**What you have to do:**
Repeat the whole listing, keeping each line as it is.

**Input material:**
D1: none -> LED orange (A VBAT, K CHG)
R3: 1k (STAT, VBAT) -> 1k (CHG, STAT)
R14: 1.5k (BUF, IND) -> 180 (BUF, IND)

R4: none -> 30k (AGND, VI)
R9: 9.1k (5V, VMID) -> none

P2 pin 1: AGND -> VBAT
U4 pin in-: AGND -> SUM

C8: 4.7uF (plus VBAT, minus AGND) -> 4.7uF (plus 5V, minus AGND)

**Finished exercise:**
D1: none -> LED orange (A VBAT, K CHG)
R3: 1k (STAT, VBAT) -> 1k (CHG, STAT)
R14: 1.5k (BUF, IND) -> 180 (BUF, IND)

R4: none -> 30k (AGND, VI)
R9: 9.1k (5V, VMID) -> none

P2 pin 1: AGND -> VBAT
U4 pin in-: AGND -> SUM

C8: 4.7uF (plus VBAT, minus AGND) -> 4.7uF (plus 5V, minus AGND)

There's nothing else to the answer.